GIVEN TASK: Put the lines below, from the first one through the line containing "into the water?", into a JSON list of strings with one string per line and blank lines omitted.

Saved entries:

——————

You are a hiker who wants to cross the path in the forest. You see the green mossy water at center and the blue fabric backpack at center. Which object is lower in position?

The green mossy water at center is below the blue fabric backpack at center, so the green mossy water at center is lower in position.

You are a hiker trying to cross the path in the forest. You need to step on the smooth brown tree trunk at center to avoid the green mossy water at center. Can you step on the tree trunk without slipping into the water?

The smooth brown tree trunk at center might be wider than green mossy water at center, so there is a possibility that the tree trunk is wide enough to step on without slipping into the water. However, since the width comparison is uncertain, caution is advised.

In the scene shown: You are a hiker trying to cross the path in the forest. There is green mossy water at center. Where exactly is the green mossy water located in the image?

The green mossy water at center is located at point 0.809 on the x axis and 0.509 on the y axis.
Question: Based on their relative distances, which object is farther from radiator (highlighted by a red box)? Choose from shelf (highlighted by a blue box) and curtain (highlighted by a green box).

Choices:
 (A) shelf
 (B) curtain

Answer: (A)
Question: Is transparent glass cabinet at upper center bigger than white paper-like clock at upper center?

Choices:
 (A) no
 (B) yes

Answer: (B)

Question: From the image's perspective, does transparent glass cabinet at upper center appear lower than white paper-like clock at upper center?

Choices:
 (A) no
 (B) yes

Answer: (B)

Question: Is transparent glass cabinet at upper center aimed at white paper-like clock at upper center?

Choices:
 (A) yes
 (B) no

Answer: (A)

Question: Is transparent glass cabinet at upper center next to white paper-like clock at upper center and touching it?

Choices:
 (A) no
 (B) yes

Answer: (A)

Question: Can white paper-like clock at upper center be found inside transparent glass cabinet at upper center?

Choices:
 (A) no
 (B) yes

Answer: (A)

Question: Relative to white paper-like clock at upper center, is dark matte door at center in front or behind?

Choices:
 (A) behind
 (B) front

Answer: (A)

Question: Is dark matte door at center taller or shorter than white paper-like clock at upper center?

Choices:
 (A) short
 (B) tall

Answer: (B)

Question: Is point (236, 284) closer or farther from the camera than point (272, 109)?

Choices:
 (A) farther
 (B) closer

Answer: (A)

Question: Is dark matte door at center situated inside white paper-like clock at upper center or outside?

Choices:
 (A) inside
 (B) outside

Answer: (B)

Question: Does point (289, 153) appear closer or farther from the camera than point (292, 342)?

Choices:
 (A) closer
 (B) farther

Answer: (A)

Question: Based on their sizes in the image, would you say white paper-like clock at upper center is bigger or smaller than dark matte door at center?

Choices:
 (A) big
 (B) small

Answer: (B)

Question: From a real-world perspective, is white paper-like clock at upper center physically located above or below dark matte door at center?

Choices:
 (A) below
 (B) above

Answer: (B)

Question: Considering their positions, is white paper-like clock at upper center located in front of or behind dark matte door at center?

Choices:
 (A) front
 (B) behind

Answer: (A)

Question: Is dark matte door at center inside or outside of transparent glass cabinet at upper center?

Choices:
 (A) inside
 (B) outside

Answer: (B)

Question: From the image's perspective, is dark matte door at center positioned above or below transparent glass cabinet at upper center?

——————

WORKED SOLUTION:
[
  "You are a hiker who wants to cross the path in the forest. You see the green mossy water at center and the blue fabric backpack at center. Which object is lower in position?",
  "The green mossy water at center is below the blue fabric backpack at center, so the green mossy water at center is lower in position.",
  "You are a hiker trying to cross the path in the forest. You need to step on the smooth brown tree trunk at center to avoid the green mossy water at center. Can you step on the tree trunk without slipping into the water?"
]